(Available records)
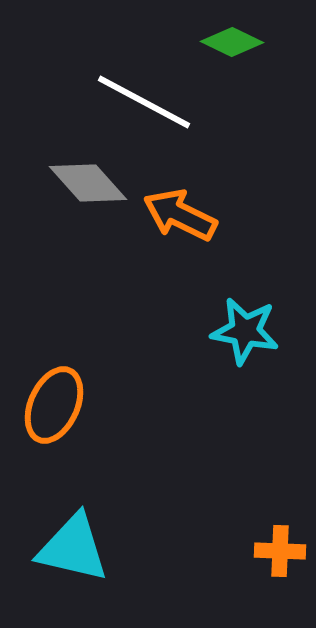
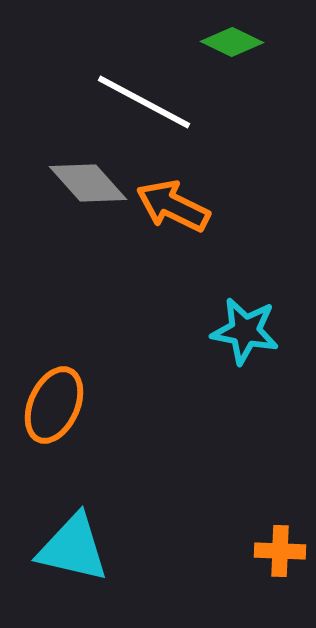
orange arrow: moved 7 px left, 9 px up
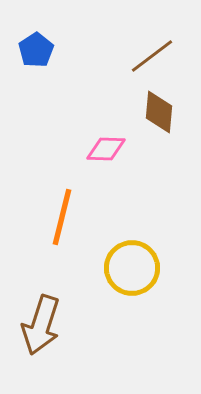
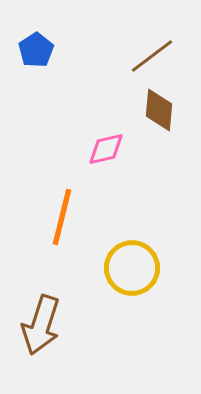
brown diamond: moved 2 px up
pink diamond: rotated 15 degrees counterclockwise
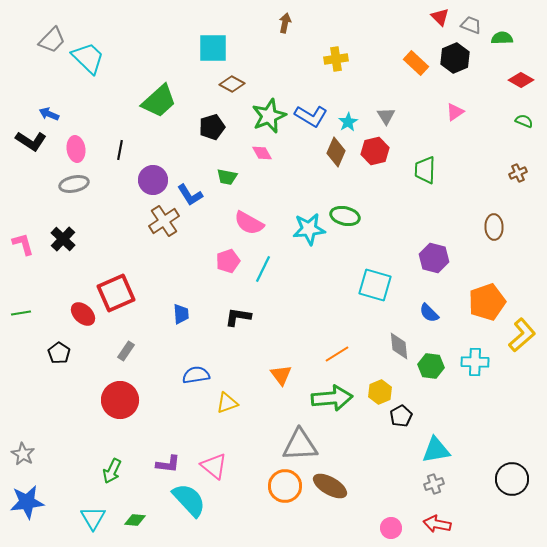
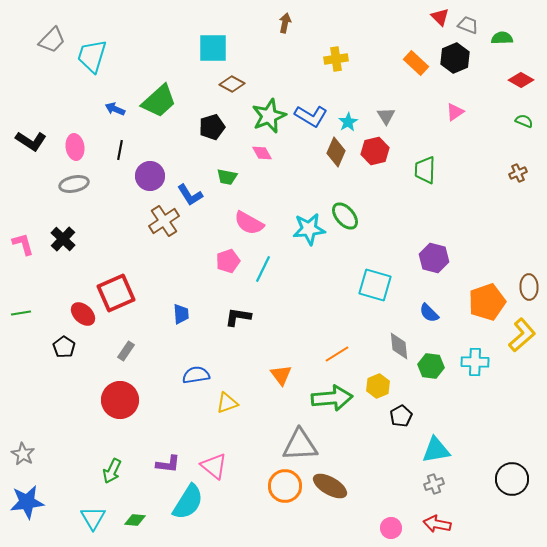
gray trapezoid at (471, 25): moved 3 px left
cyan trapezoid at (88, 58): moved 4 px right, 2 px up; rotated 117 degrees counterclockwise
blue arrow at (49, 114): moved 66 px right, 5 px up
pink ellipse at (76, 149): moved 1 px left, 2 px up
purple circle at (153, 180): moved 3 px left, 4 px up
green ellipse at (345, 216): rotated 36 degrees clockwise
brown ellipse at (494, 227): moved 35 px right, 60 px down
black pentagon at (59, 353): moved 5 px right, 6 px up
yellow hexagon at (380, 392): moved 2 px left, 6 px up
cyan semicircle at (189, 500): moved 1 px left, 2 px down; rotated 75 degrees clockwise
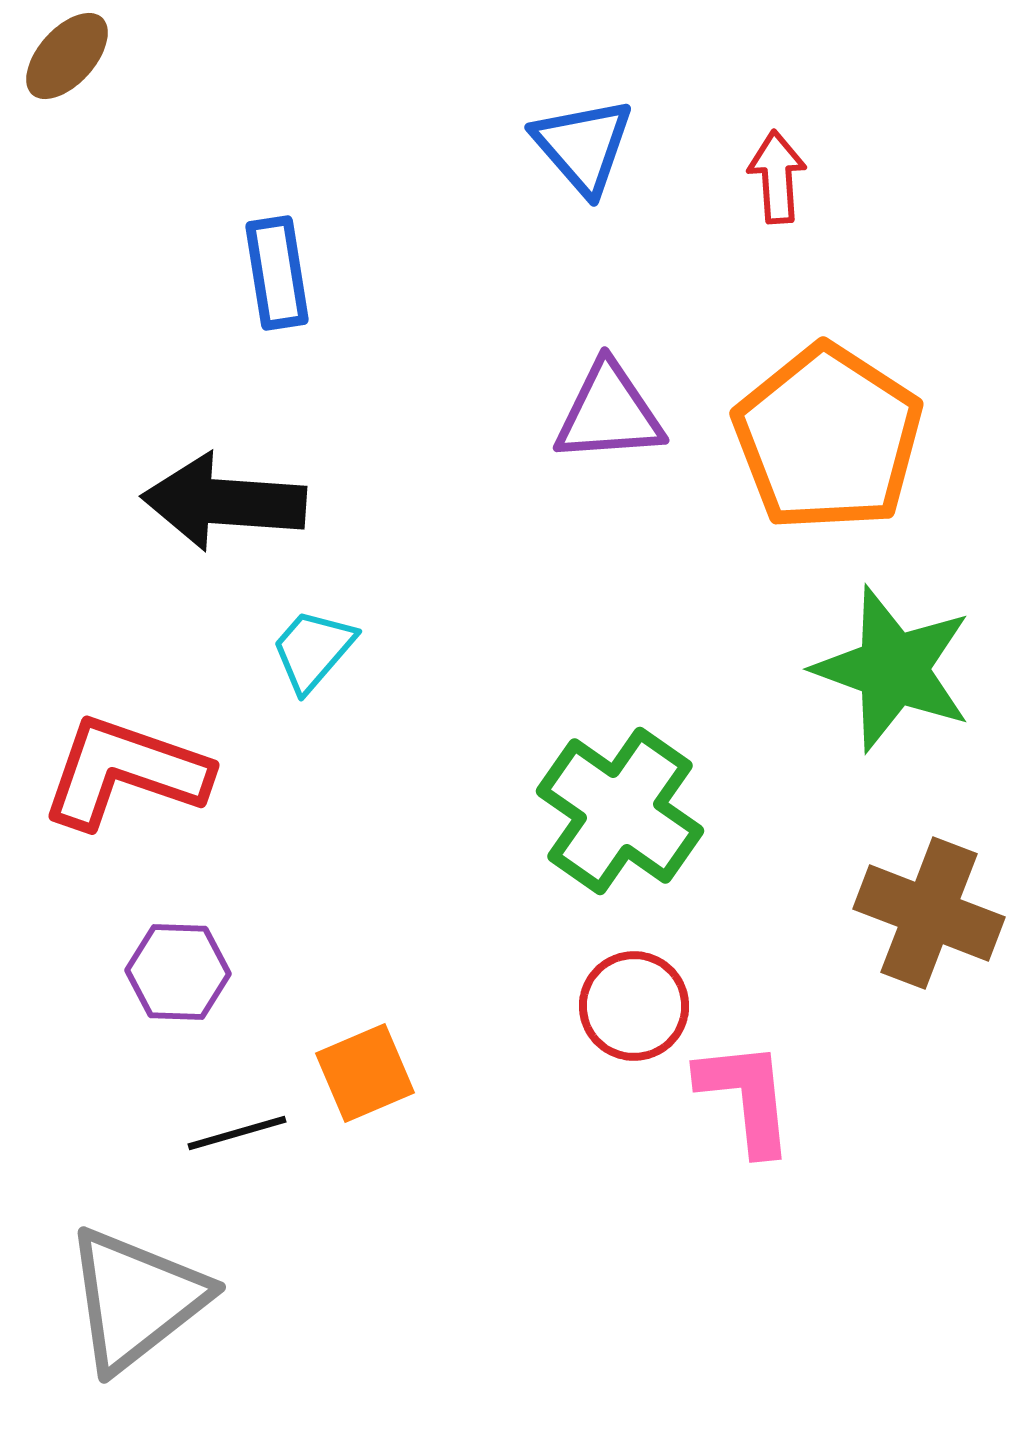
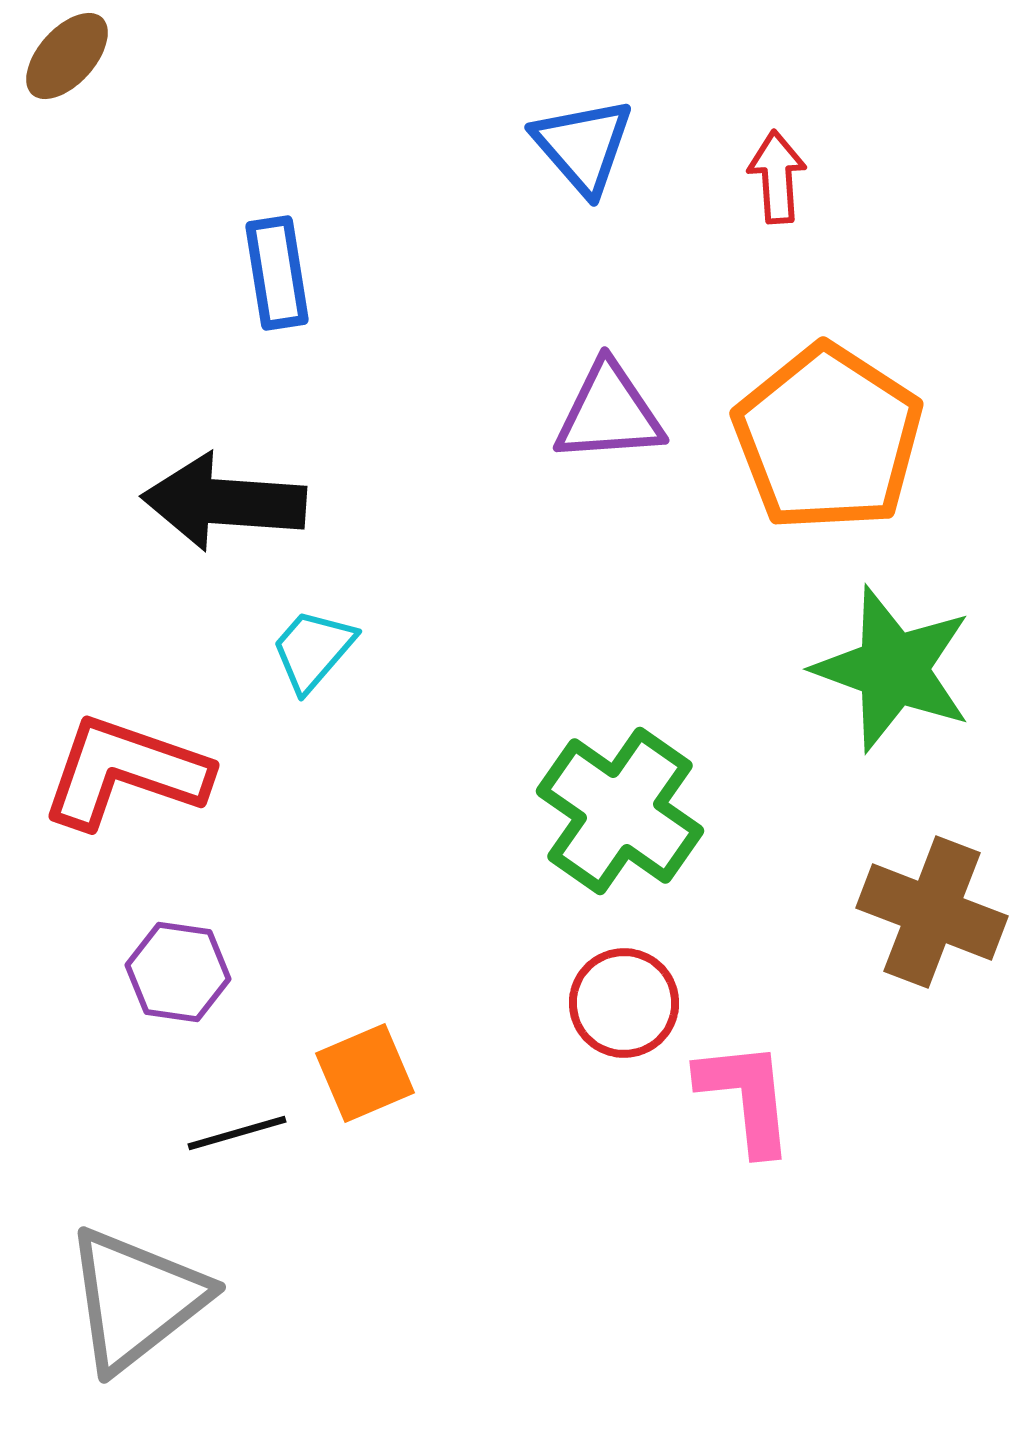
brown cross: moved 3 px right, 1 px up
purple hexagon: rotated 6 degrees clockwise
red circle: moved 10 px left, 3 px up
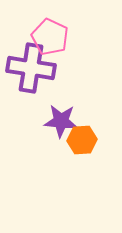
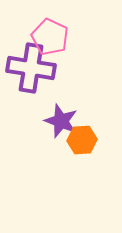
purple star: rotated 16 degrees clockwise
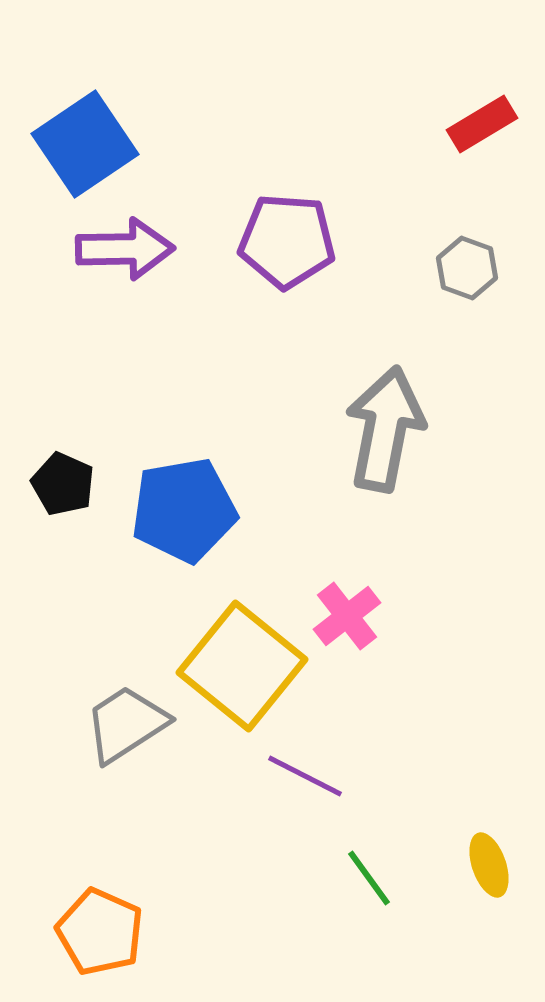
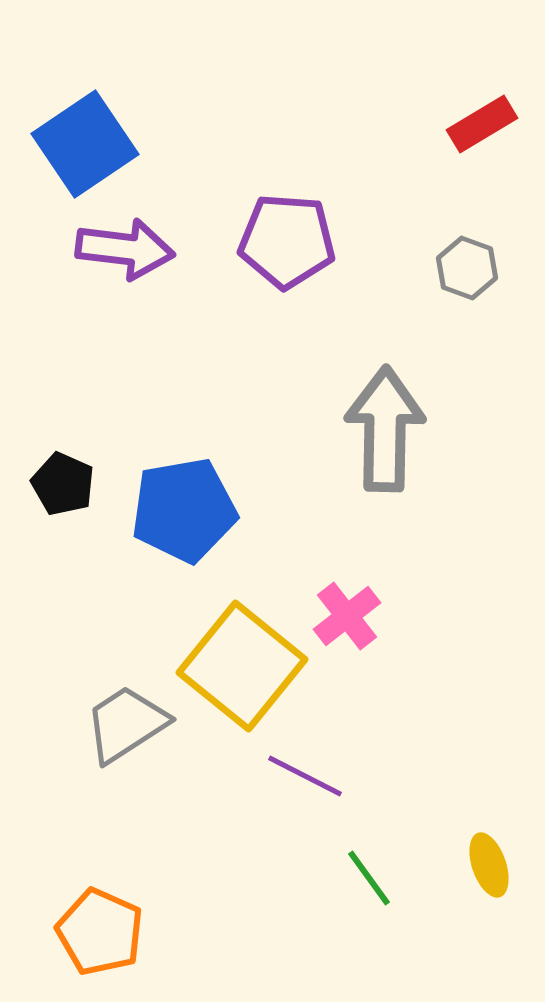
purple arrow: rotated 8 degrees clockwise
gray arrow: rotated 10 degrees counterclockwise
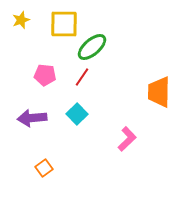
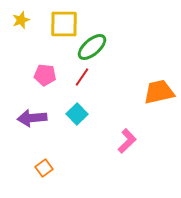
orange trapezoid: rotated 76 degrees clockwise
pink L-shape: moved 2 px down
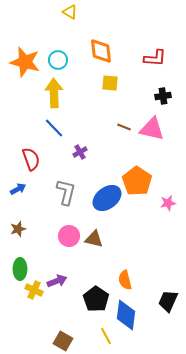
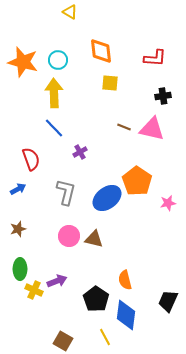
orange star: moved 2 px left
yellow line: moved 1 px left, 1 px down
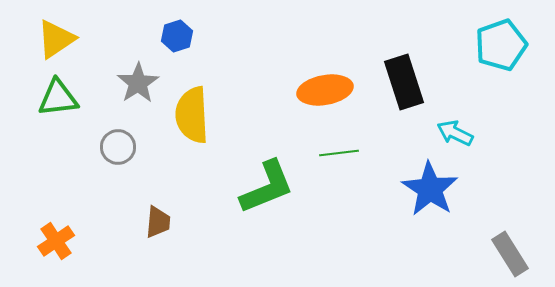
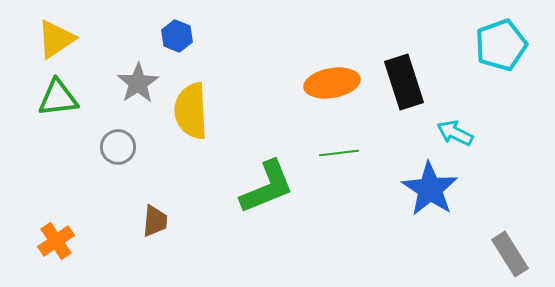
blue hexagon: rotated 20 degrees counterclockwise
orange ellipse: moved 7 px right, 7 px up
yellow semicircle: moved 1 px left, 4 px up
brown trapezoid: moved 3 px left, 1 px up
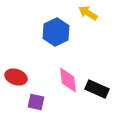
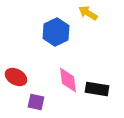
red ellipse: rotated 10 degrees clockwise
black rectangle: rotated 15 degrees counterclockwise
(End Available records)
*How to complete this task*: All the lines above are to be reproduced exactly, except the pictures.

*Task answer*:
orange arrow: moved 7 px left, 9 px up
brown diamond: moved 2 px up
pink diamond: rotated 15 degrees counterclockwise
gray trapezoid at (471, 25): moved 3 px left
cyan trapezoid at (88, 58): moved 4 px right, 2 px up; rotated 117 degrees counterclockwise
blue arrow at (49, 114): moved 66 px right, 5 px up
pink ellipse at (76, 149): moved 1 px left, 2 px up
purple circle at (153, 180): moved 3 px left, 4 px up
green ellipse at (345, 216): rotated 36 degrees clockwise
brown ellipse at (494, 227): moved 35 px right, 60 px down
black pentagon at (59, 353): moved 5 px right, 6 px up
yellow hexagon at (380, 392): moved 2 px left, 6 px up
cyan semicircle at (189, 500): moved 1 px left, 2 px down; rotated 75 degrees clockwise
brown cross: moved 3 px right, 1 px up
purple hexagon: rotated 6 degrees clockwise
red circle: moved 10 px left, 3 px up
purple star: rotated 16 degrees clockwise
purple arrow: rotated 8 degrees clockwise
gray arrow: rotated 10 degrees counterclockwise
orange trapezoid: rotated 76 degrees clockwise
pink L-shape: moved 2 px down
orange star: moved 2 px left
yellow line: moved 1 px left, 1 px down
blue hexagon: rotated 20 degrees counterclockwise
orange ellipse: moved 7 px right, 7 px up
yellow semicircle: moved 1 px left, 4 px up
brown trapezoid: moved 3 px left, 1 px up
red ellipse: rotated 10 degrees clockwise
black rectangle: rotated 15 degrees counterclockwise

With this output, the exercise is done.